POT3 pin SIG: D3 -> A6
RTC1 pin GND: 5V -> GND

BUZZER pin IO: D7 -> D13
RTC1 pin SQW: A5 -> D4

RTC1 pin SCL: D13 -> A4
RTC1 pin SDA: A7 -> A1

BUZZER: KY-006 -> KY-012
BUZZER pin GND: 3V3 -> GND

------

■ What you are asked to do:
Everything in the material above needs to be transcribed exactly.

■ Finished task:
POT3 pin SIG: D3 -> A6
RTC1 pin GND: 5V -> GND

BUZZER pin IO: D7 -> D13
RTC1 pin SQW: A5 -> D4

RTC1 pin SCL: D13 -> A4
RTC1 pin SDA: A7 -> A1

BUZZER: KY-006 -> KY-012
BUZZER pin GND: 3V3 -> GND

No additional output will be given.